- [DIRECTIONS]: Please reproduce the entries that follow, keeping each word intact.

- [TASK MATERIAL]:
━━━━━━━━━━

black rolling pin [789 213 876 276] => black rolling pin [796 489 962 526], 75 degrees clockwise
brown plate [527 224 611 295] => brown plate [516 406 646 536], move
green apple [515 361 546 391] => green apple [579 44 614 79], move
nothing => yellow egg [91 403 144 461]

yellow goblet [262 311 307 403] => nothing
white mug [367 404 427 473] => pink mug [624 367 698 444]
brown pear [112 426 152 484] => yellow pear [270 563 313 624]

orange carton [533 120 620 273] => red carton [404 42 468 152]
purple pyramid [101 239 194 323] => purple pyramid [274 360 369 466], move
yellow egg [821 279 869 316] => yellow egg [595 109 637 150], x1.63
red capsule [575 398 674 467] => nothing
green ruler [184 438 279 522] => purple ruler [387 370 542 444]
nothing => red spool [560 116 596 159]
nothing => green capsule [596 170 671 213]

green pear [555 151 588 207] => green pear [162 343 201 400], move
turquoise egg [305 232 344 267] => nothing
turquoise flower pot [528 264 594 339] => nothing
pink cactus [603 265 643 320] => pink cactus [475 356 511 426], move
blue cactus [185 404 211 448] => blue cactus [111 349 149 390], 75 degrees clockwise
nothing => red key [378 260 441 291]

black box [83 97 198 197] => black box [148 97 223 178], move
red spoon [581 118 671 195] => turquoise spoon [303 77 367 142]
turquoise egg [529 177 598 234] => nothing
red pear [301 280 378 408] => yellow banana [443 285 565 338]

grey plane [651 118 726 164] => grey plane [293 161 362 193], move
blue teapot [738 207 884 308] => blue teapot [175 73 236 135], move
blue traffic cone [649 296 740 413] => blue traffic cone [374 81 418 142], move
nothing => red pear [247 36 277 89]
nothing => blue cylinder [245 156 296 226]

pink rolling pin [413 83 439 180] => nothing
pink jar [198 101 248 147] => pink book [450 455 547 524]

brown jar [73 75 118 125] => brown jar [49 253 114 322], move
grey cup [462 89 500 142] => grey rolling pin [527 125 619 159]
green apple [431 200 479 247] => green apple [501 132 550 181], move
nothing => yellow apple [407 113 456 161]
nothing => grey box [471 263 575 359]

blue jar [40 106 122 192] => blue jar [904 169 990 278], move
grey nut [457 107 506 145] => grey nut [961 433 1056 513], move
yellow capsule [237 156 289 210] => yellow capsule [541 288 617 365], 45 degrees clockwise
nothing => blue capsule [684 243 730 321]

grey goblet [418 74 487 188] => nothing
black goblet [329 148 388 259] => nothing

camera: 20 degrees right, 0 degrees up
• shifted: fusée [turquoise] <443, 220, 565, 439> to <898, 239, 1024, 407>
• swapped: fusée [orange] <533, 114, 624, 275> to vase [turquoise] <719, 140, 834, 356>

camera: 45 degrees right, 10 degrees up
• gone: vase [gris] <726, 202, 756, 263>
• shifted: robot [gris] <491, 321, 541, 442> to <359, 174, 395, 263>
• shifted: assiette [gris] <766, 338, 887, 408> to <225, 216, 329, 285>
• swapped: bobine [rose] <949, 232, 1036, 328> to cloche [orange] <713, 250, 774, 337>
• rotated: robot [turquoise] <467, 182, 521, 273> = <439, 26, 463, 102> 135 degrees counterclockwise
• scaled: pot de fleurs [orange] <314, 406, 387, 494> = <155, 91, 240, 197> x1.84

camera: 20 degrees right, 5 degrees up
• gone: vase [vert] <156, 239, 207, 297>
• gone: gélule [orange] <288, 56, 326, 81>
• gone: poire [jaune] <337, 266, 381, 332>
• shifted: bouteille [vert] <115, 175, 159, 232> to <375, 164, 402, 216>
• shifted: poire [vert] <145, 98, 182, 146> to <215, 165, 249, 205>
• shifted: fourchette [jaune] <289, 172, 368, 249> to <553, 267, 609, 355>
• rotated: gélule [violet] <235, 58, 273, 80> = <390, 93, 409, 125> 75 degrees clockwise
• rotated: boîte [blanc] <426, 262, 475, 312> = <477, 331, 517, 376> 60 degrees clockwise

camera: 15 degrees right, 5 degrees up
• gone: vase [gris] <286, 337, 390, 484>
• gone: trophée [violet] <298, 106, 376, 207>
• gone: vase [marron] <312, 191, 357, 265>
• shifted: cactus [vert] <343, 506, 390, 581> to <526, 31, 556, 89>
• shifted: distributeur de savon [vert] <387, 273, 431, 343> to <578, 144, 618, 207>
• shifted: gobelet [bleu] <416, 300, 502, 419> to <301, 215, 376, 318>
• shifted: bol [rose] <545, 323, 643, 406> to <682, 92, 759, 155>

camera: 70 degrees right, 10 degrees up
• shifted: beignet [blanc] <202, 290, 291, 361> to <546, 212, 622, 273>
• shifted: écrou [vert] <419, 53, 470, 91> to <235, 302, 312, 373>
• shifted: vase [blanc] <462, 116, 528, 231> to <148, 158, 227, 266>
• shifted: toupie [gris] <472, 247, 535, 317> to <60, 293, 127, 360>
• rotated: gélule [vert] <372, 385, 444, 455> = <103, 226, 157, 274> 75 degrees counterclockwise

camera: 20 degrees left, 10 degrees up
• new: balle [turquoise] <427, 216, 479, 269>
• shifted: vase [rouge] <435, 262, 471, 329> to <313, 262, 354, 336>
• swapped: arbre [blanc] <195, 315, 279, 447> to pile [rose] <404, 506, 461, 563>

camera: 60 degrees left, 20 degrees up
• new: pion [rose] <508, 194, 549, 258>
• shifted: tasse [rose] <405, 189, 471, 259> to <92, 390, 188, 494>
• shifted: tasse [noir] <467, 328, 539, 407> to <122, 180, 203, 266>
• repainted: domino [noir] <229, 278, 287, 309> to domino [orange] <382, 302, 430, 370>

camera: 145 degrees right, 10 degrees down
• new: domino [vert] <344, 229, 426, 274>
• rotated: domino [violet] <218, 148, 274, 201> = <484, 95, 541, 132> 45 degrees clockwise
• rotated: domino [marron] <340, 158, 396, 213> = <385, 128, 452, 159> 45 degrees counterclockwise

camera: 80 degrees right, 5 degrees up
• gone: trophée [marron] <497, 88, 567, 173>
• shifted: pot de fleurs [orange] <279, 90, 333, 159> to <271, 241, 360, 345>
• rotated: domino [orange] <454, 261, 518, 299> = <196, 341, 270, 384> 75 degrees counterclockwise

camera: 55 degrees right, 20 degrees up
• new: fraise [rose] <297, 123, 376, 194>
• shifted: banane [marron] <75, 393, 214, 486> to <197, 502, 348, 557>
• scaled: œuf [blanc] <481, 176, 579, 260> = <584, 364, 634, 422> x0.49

━━━━━━━━━━

- [SOLUTION TO THIS EXERCISE]:
black rolling pin [789 213 876 276] => black rolling pin [796 489 962 526], 75 degrees clockwise
brown plate [527 224 611 295] => brown plate [516 406 646 536], move
green apple [515 361 546 391] => green apple [579 44 614 79], move
nothing => yellow egg [91 403 144 461]

yellow goblet [262 311 307 403] => nothing
white mug [367 404 427 473] => pink mug [624 367 698 444]
brown pear [112 426 152 484] => yellow pear [270 563 313 624]

orange carton [533 120 620 273] => red carton [404 42 468 152]
purple pyramid [101 239 194 323] => purple pyramid [274 360 369 466], move
yellow egg [821 279 869 316] => yellow egg [595 109 637 150], x1.63
red capsule [575 398 674 467] => nothing
green ruler [184 438 279 522] => purple ruler [387 370 542 444]
nothing => red spool [560 116 596 159]
nothing => green capsule [596 170 671 213]

green pear [555 151 588 207] => green pear [162 343 201 400], move
turquoise egg [305 232 344 267] => nothing
turquoise flower pot [528 264 594 339] => nothing
pink cactus [603 265 643 320] => pink cactus [475 356 511 426], move
blue cactus [185 404 211 448] => blue cactus [111 349 149 390], 75 degrees clockwise
nothing => red key [378 260 441 291]

black box [83 97 198 197] => black box [148 97 223 178], move
red spoon [581 118 671 195] => turquoise spoon [303 77 367 142]
turquoise egg [529 177 598 234] => nothing
red pear [301 280 378 408] => yellow banana [443 285 565 338]

grey plane [651 118 726 164] => grey plane [293 161 362 193], move
blue teapot [738 207 884 308] => blue teapot [175 73 236 135], move
blue traffic cone [649 296 740 413] => blue traffic cone [374 81 418 142], move
nothing => red pear [247 36 277 89]
nothing => blue cylinder [245 156 296 226]

pink rolling pin [413 83 439 180] => nothing
pink jar [198 101 248 147] => pink book [450 455 547 524]

brown jar [73 75 118 125] => brown jar [49 253 114 322], move
grey cup [462 89 500 142] => grey rolling pin [527 125 619 159]
green apple [431 200 479 247] => green apple [501 132 550 181], move
nothing => yellow apple [407 113 456 161]
nothing => grey box [471 263 575 359]

blue jar [40 106 122 192] => blue jar [904 169 990 278], move
grey nut [457 107 506 145] => grey nut [961 433 1056 513], move
yellow capsule [237 156 289 210] => yellow capsule [541 288 617 365], 45 degrees clockwise
nothing => blue capsule [684 243 730 321]

grey goblet [418 74 487 188] => nothing
black goblet [329 148 388 259] => nothing

camera: 20 degrees right, 0 degrees up
• shifted: fusée [turquoise] <443, 220, 565, 439> to <898, 239, 1024, 407>
• swapped: fusée [orange] <533, 114, 624, 275> to vase [turquoise] <719, 140, 834, 356>

camera: 45 degrees right, 10 degrees up
• gone: vase [gris] <726, 202, 756, 263>
• shifted: robot [gris] <491, 321, 541, 442> to <359, 174, 395, 263>
• shifted: assiette [gris] <766, 338, 887, 408> to <225, 216, 329, 285>
• swapped: bobine [rose] <949, 232, 1036, 328> to cloche [orange] <713, 250, 774, 337>
• rotated: robot [turquoise] <467, 182, 521, 273> = <439, 26, 463, 102> 135 degrees counterclockwise
• scaled: pot de fleurs [orange] <314, 406, 387, 494> = <155, 91, 240, 197> x1.84

camera: 20 degrees right, 5 degrees up
• gone: vase [vert] <156, 239, 207, 297>
• gone: gélule [orange] <288, 56, 326, 81>
• gone: poire [jaune] <337, 266, 381, 332>
• shifted: bouteille [vert] <115, 175, 159, 232> to <375, 164, 402, 216>
• shifted: poire [vert] <145, 98, 182, 146> to <215, 165, 249, 205>
• shifted: fourchette [jaune] <289, 172, 368, 249> to <553, 267, 609, 355>
• rotated: gélule [violet] <235, 58, 273, 80> = <390, 93, 409, 125> 75 degrees clockwise
• rotated: boîte [blanc] <426, 262, 475, 312> = <477, 331, 517, 376> 60 degrees clockwise

camera: 15 degrees right, 5 degrees up
• gone: vase [gris] <286, 337, 390, 484>
• gone: trophée [violet] <298, 106, 376, 207>
• gone: vase [marron] <312, 191, 357, 265>
• shifted: cactus [vert] <343, 506, 390, 581> to <526, 31, 556, 89>
• shifted: distributeur de savon [vert] <387, 273, 431, 343> to <578, 144, 618, 207>
• shifted: gobelet [bleu] <416, 300, 502, 419> to <301, 215, 376, 318>
• shifted: bol [rose] <545, 323, 643, 406> to <682, 92, 759, 155>

camera: 70 degrees right, 10 degrees up
• shifted: beignet [blanc] <202, 290, 291, 361> to <546, 212, 622, 273>
• shifted: écrou [vert] <419, 53, 470, 91> to <235, 302, 312, 373>
• shifted: vase [blanc] <462, 116, 528, 231> to <148, 158, 227, 266>
• shifted: toupie [gris] <472, 247, 535, 317> to <60, 293, 127, 360>
• rotated: gélule [vert] <372, 385, 444, 455> = <103, 226, 157, 274> 75 degrees counterclockwise

camera: 20 degrees left, 10 degrees up
• new: balle [turquoise] <427, 216, 479, 269>
• shifted: vase [rouge] <435, 262, 471, 329> to <313, 262, 354, 336>
• swapped: arbre [blanc] <195, 315, 279, 447> to pile [rose] <404, 506, 461, 563>

camera: 60 degrees left, 20 degrees up
• new: pion [rose] <508, 194, 549, 258>
• shifted: tasse [rose] <405, 189, 471, 259> to <92, 390, 188, 494>
• shifted: tasse [noir] <467, 328, 539, 407> to <122, 180, 203, 266>
• repainted: domino [noir] <229, 278, 287, 309> to domino [orange] <382, 302, 430, 370>

camera: 145 degrees right, 10 degrees down
• new: domino [vert] <344, 229, 426, 274>
• rotated: domino [violet] <218, 148, 274, 201> = <484, 95, 541, 132> 45 degrees clockwise
• rotated: domino [marron] <340, 158, 396, 213> = <385, 128, 452, 159> 45 degrees counterclockwise

camera: 80 degrees right, 5 degrees up
• gone: trophée [marron] <497, 88, 567, 173>
• shifted: pot de fleurs [orange] <279, 90, 333, 159> to <271, 241, 360, 345>
• rotated: domino [orange] <454, 261, 518, 299> = <196, 341, 270, 384> 75 degrees counterclockwise

camera: 55 degrees right, 20 degrees up
• new: fraise [rose] <297, 123, 376, 194>
• shifted: banane [marron] <75, 393, 214, 486> to <197, 502, 348, 557>
• scaled: œuf [blanc] <481, 176, 579, 260> = <584, 364, 634, 422> x0.49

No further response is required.